Start of DATASET

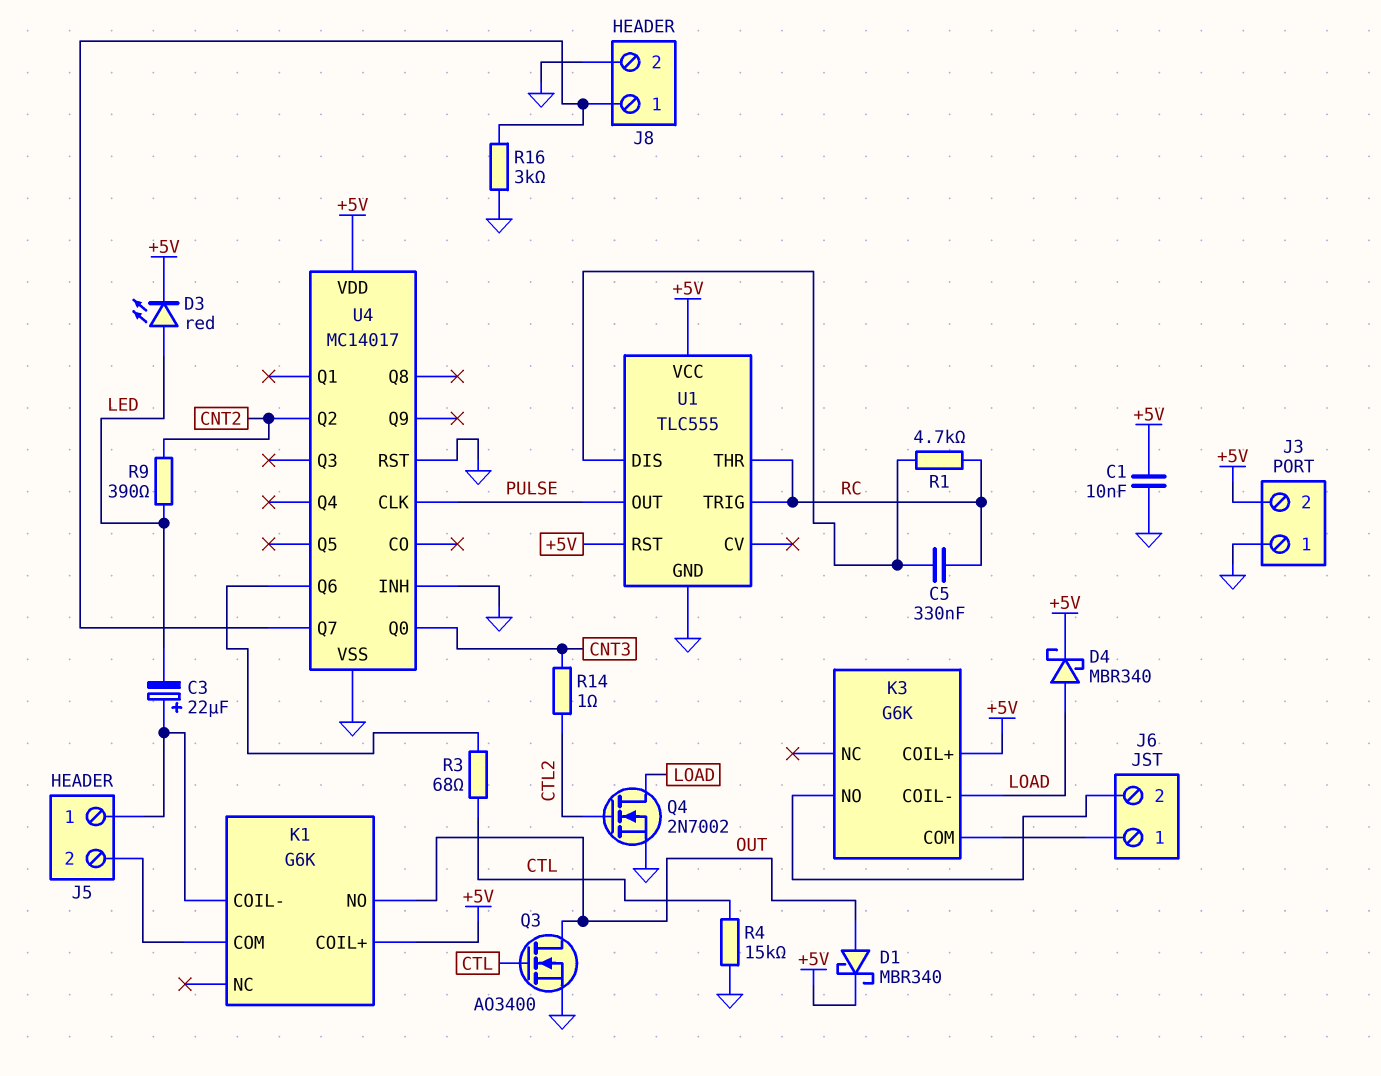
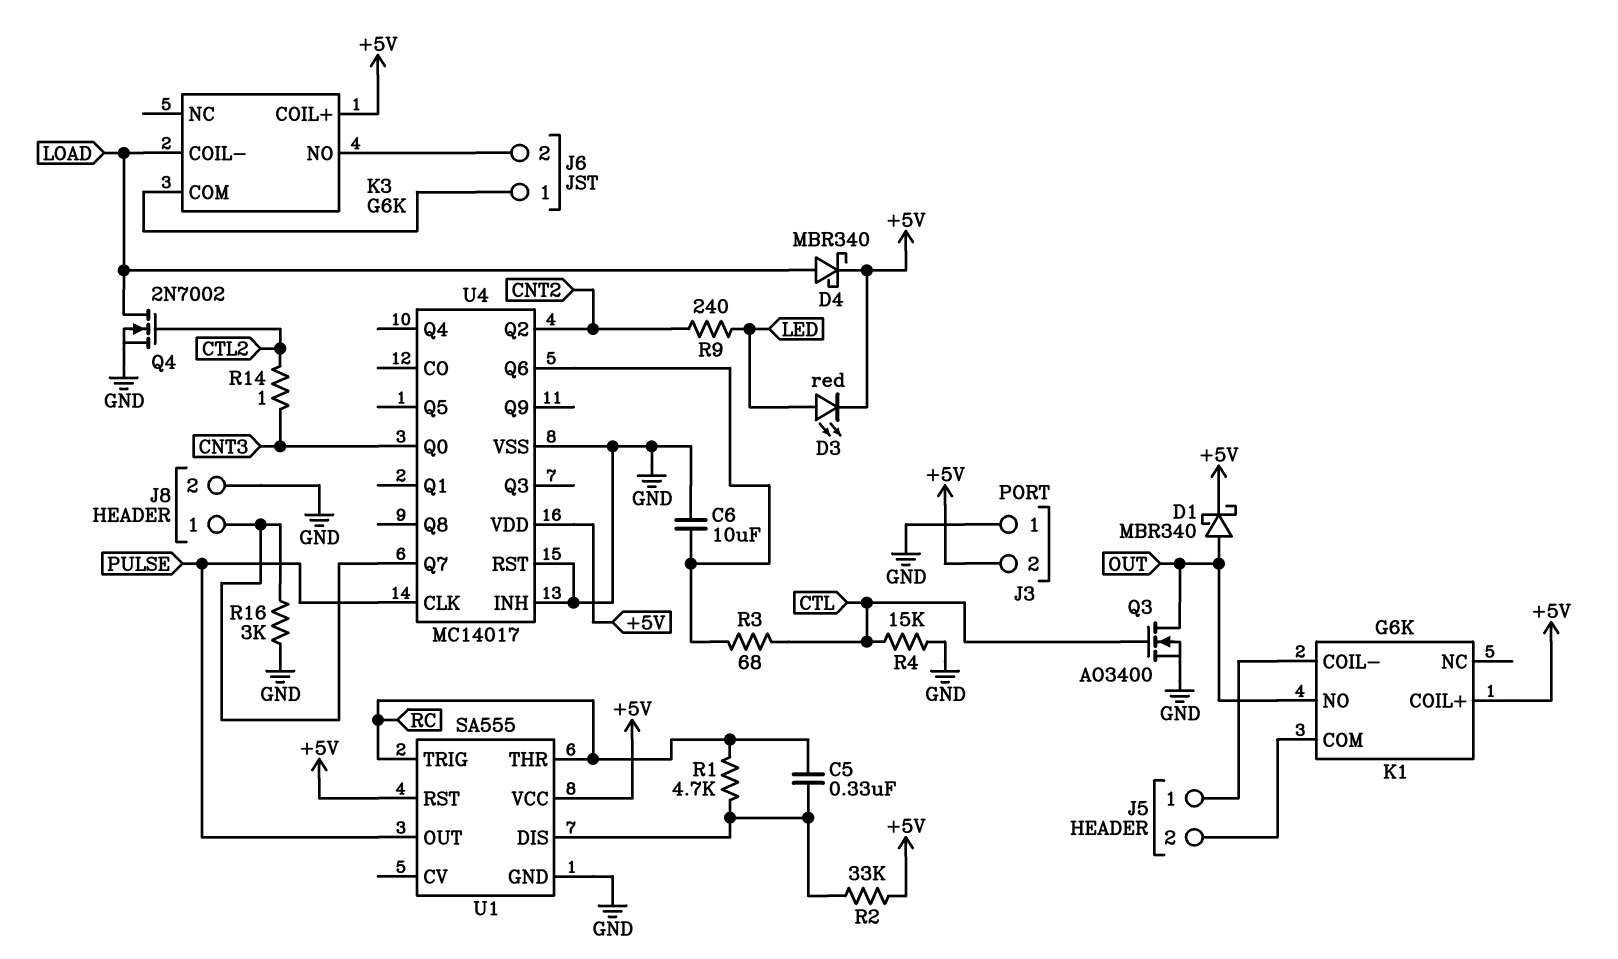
C1: 10nF (+5V, GND) -> none
C3: 22uF (plus J5/1, minus LED) -> none
C6: none -> 10uF (GND, U4/Q6)
R2: none -> 33k (+5V, U1/DIS)
R9: 390 (CNT2, LED) -> 240 (CNT2, LED)
U1: TLC555 -> SA555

End of DATASET

▶ _GOAL OF THE EXERCISE_
Repeat the whole listing above word for word, but keep any picture out of it.

▶ _SOLUTION TO THIS TASK_
C1: 10nF (+5V, GND) -> none
C3: 22uF (plus J5/1, minus LED) -> none
C6: none -> 10uF (GND, U4/Q6)
R2: none -> 33k (+5V, U1/DIS)
R9: 390 (CNT2, LED) -> 240 (CNT2, LED)
U1: TLC555 -> SA555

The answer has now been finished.